**Material for the task:**
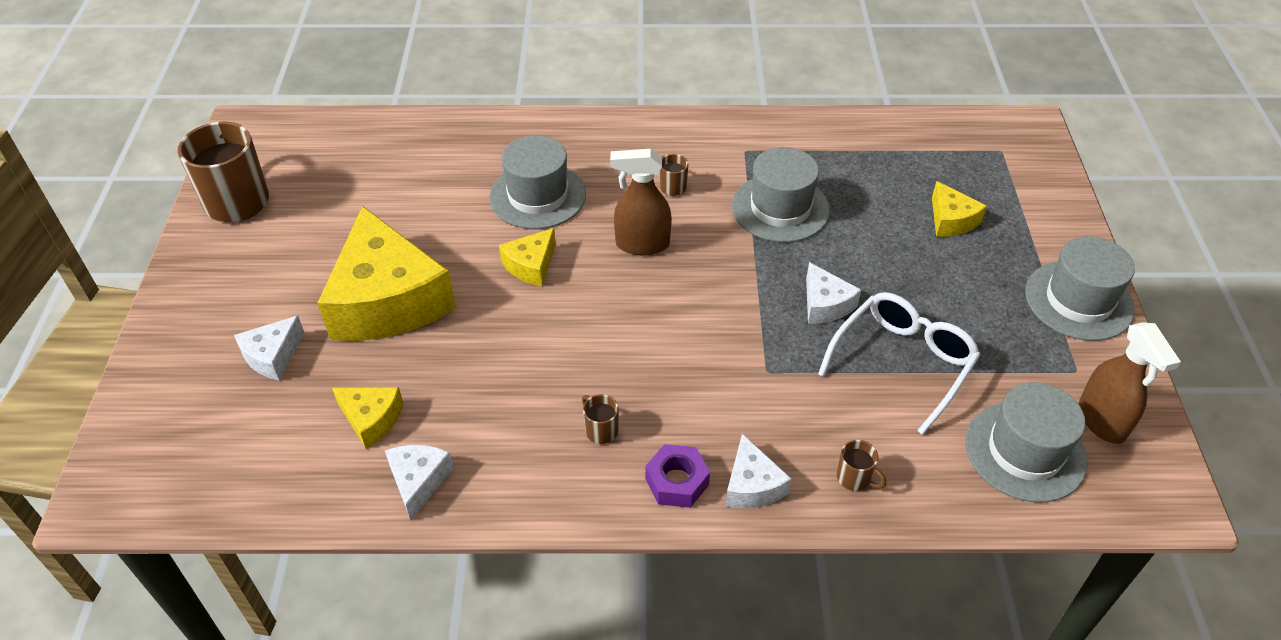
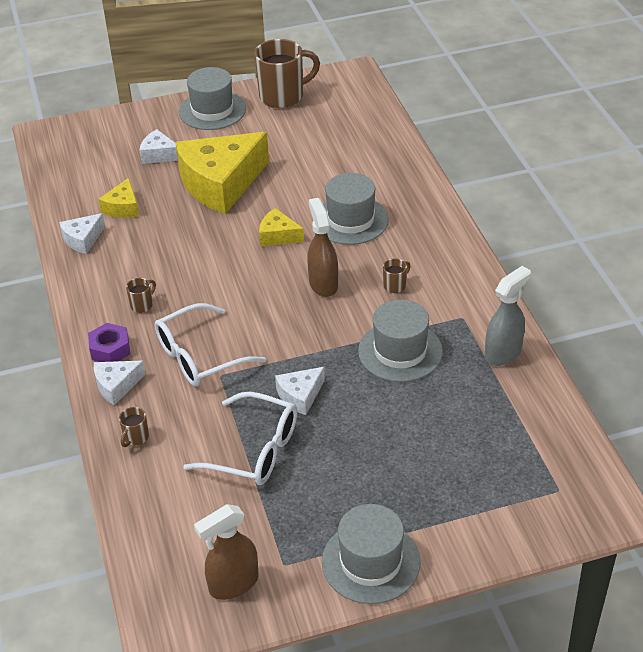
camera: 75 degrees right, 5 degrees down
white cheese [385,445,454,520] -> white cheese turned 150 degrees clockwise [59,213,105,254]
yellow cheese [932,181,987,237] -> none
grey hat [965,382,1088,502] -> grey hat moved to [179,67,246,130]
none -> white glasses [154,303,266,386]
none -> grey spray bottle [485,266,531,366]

==

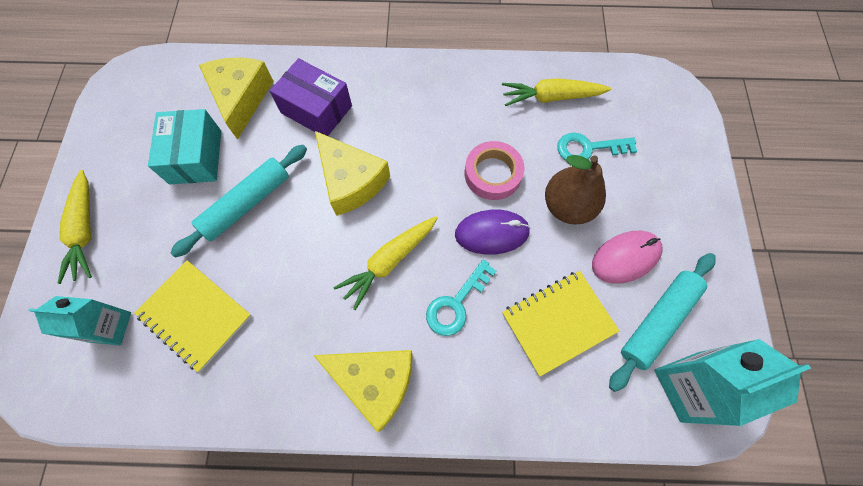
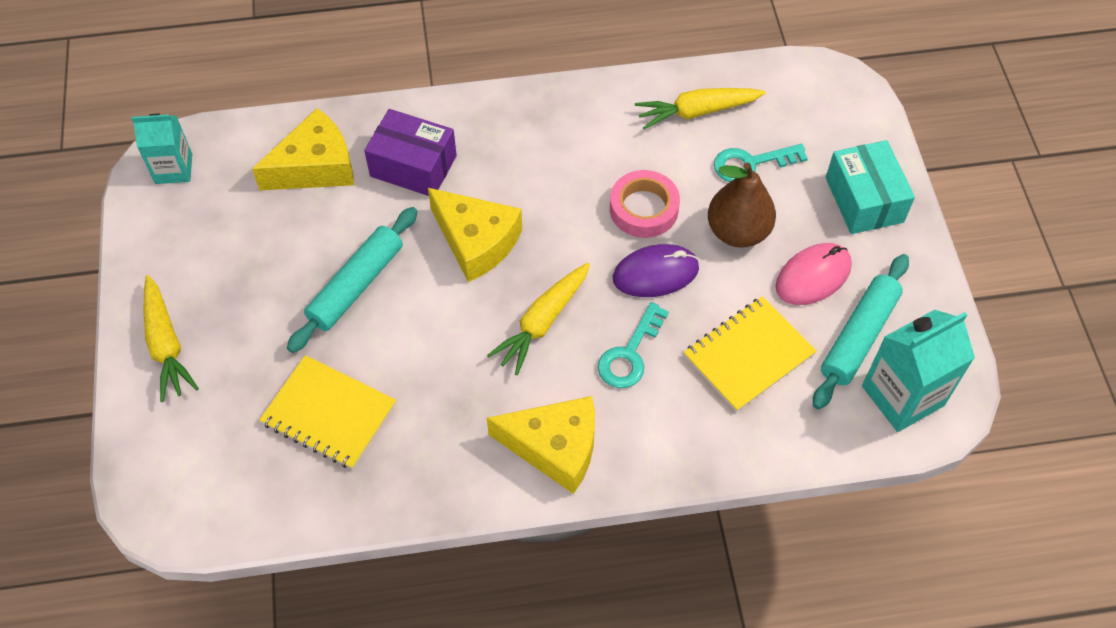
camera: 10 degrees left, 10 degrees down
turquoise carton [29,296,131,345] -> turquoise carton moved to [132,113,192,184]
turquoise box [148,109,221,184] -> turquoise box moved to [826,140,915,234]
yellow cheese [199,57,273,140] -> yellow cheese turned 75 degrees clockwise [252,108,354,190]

**Exercise objective:** Could you repeat exactly the lines above from the line with "camera: 75 degrees right, 5 degrees down" up to and including the line with "none -> grey spray bottle [485,266,531,366]", and only those?

**Problem solution:**
camera: 75 degrees right, 5 degrees down
white cheese [385,445,454,520] -> white cheese turned 150 degrees clockwise [59,213,105,254]
yellow cheese [932,181,987,237] -> none
grey hat [965,382,1088,502] -> grey hat moved to [179,67,246,130]
none -> white glasses [154,303,266,386]
none -> grey spray bottle [485,266,531,366]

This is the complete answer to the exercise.